**** Input for this task ****

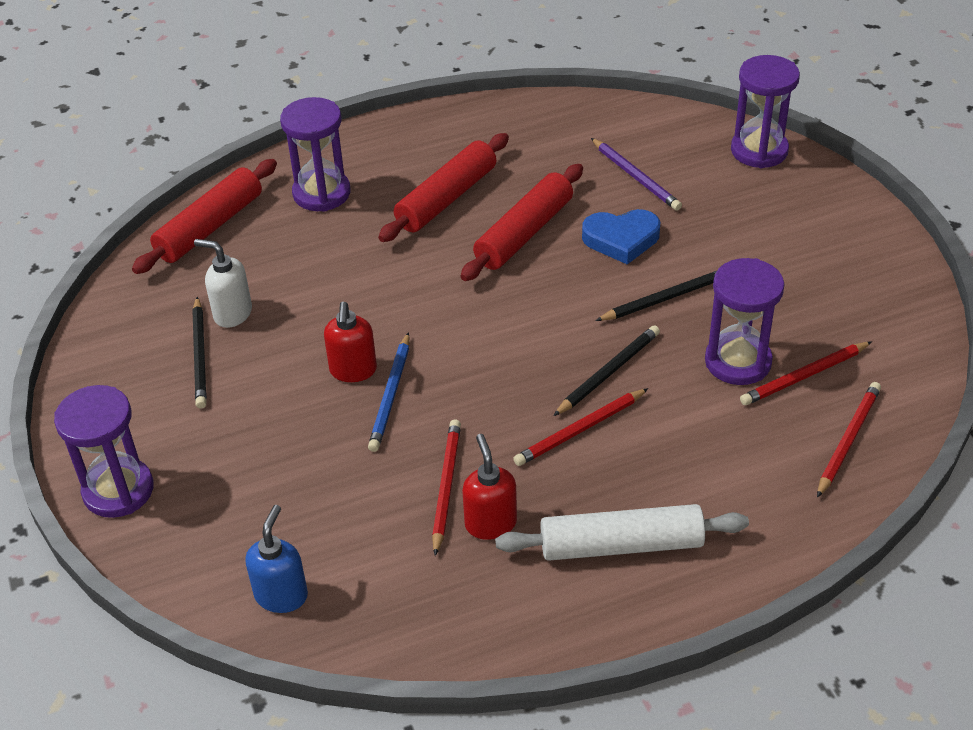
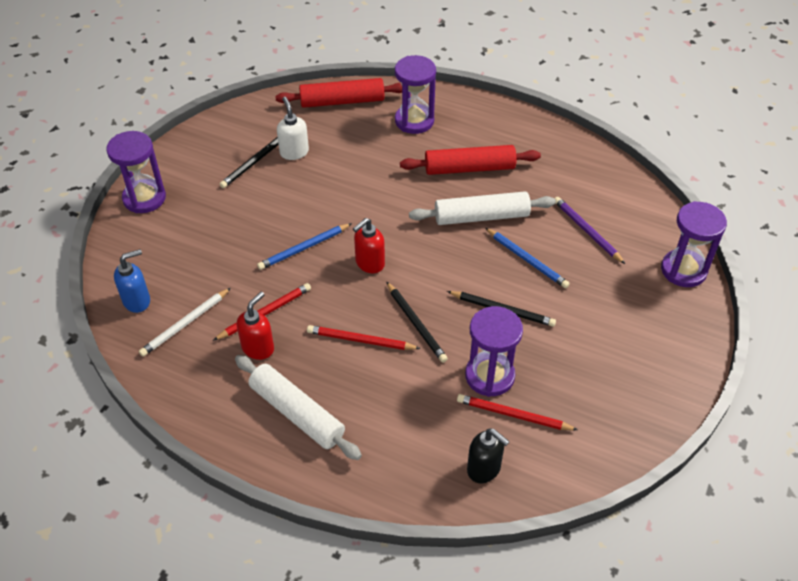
camera: 45 degrees right, 5 degrees up
red soap dispenser [324,302,377,382] -> red soap dispenser moved to [353,218,385,273]
red rolling pin [461,164,583,281] -> white rolling pin [409,191,556,225]
black pencil [554,325,660,416] -> black pencil turned 60 degrees clockwise [386,281,448,363]
blue heart [582,209,660,264] -> blue pencil [485,228,570,288]
purple pencil [591,138,682,211] -> purple pencil turned 135 degrees clockwise [555,197,625,264]
red pencil [817,382,881,498] -> black soap dispenser [467,429,510,483]
none -> white pencil [139,288,231,357]

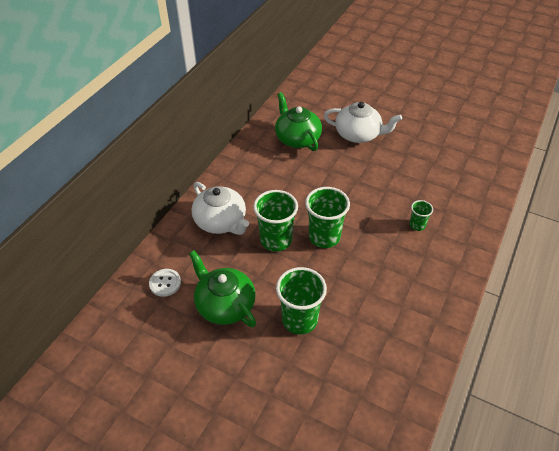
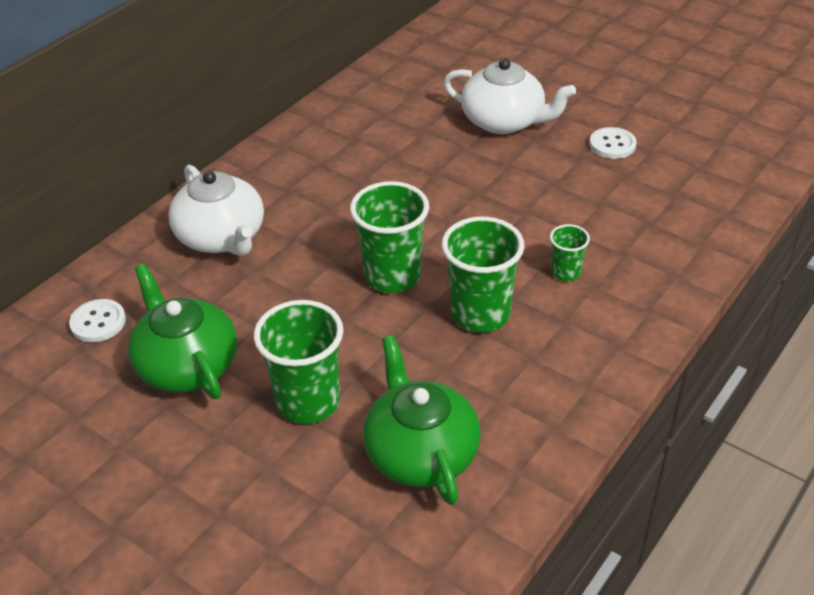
camera: 10 degrees right, 5 degrees down
green cup [253,190,298,251] -> green cup moved to [442,217,524,332]
green teapot [275,92,322,151] -> green teapot moved to [363,335,481,505]
none -> white button [590,127,637,159]

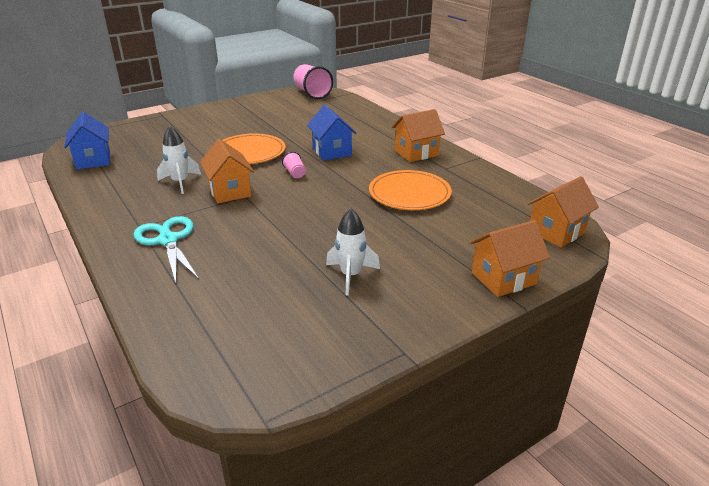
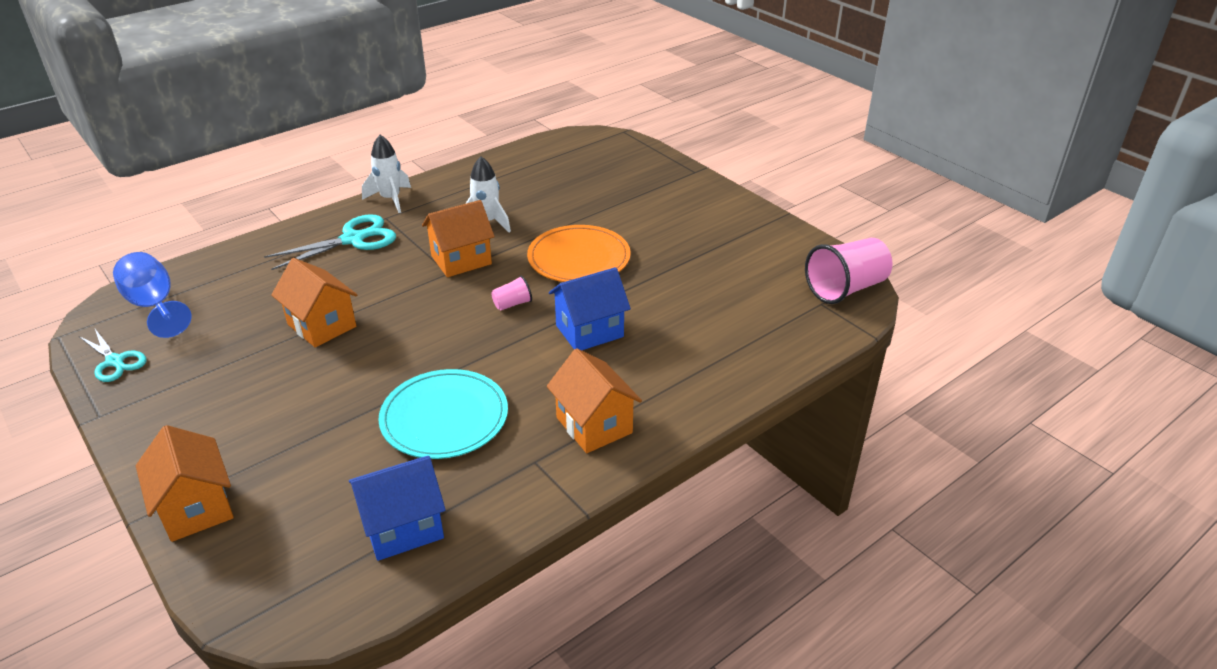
camera: 85 degrees right, 5 degrees up
blue house [64,112,110,170] -> blue house moved to [349,456,446,561]
white rocket [326,209,380,296] -> white rocket moved to [362,135,411,213]
orange plate [369,170,452,210] -> turquoise plate [378,369,508,459]
orange house [527,176,599,248] -> orange house moved to [271,258,358,347]
none -> turquoise scissors [79,329,147,382]
none -> blue goblet [113,252,192,338]

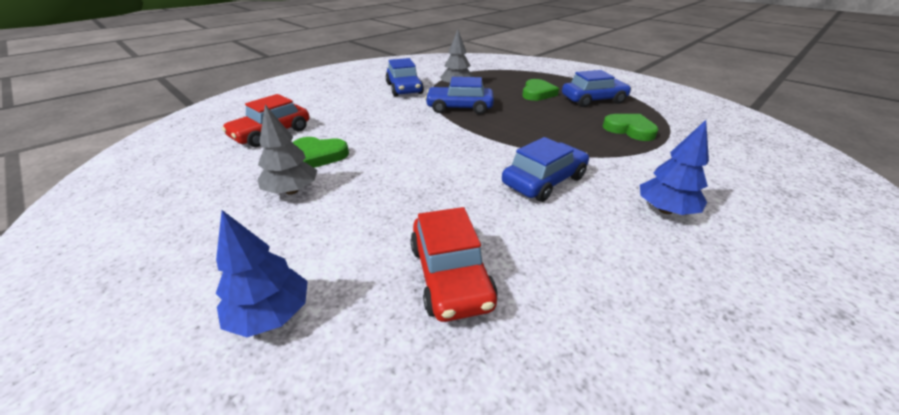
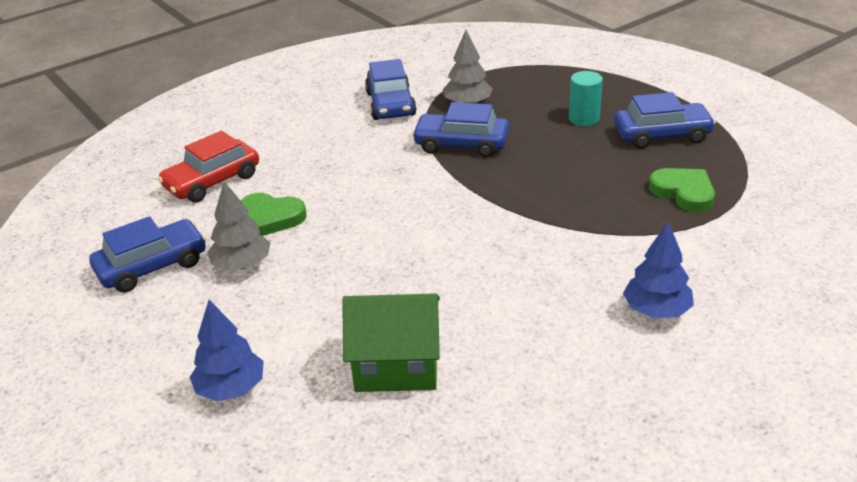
camera: 10 degrees right, 0 degrees up
red car [410,207,498,322] -> green house [342,293,440,392]
blue car [502,137,589,202] -> blue car moved to [90,216,206,293]
green heart [522,79,559,101] -> turquoise cylinder [569,71,603,126]

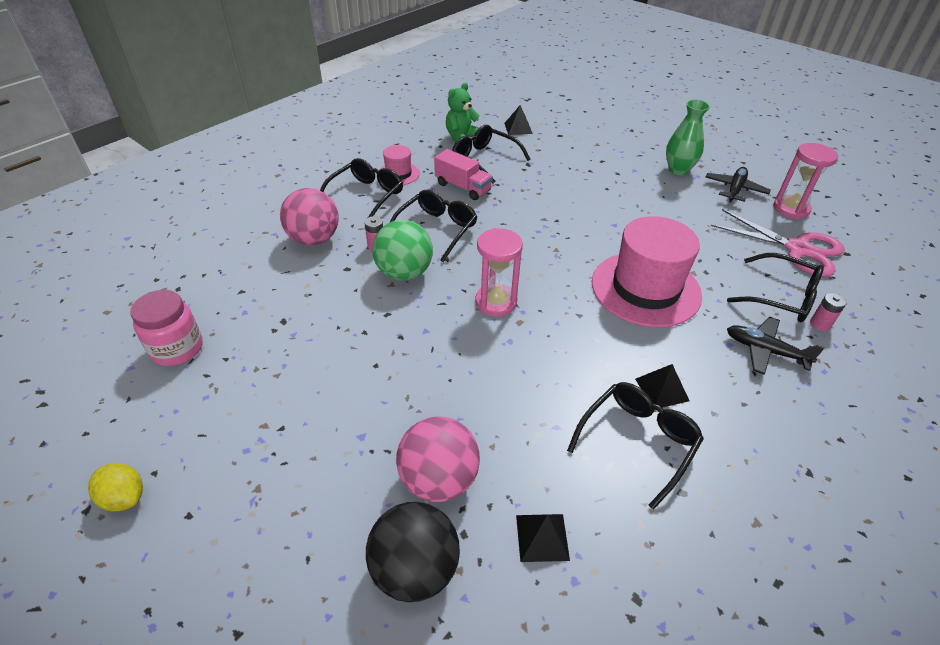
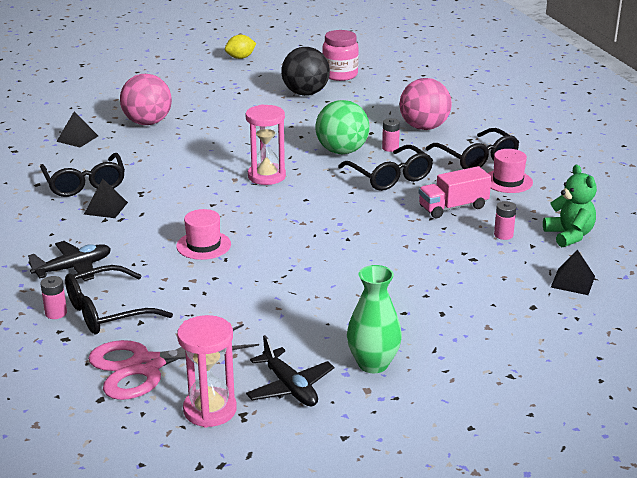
camera: 120 degrees right, 15 degrees down
black ball [366,502,460,602] -> black ball moved to [281,47,330,96]
black glasses [452,125,530,184] -> pink battery [494,201,516,240]
pink hat [592,216,702,327] -> pink hat [176,209,231,260], size x0.48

****

- What to work on
Number of lines above containing "black": state it and nothing else.

- Output of the task
4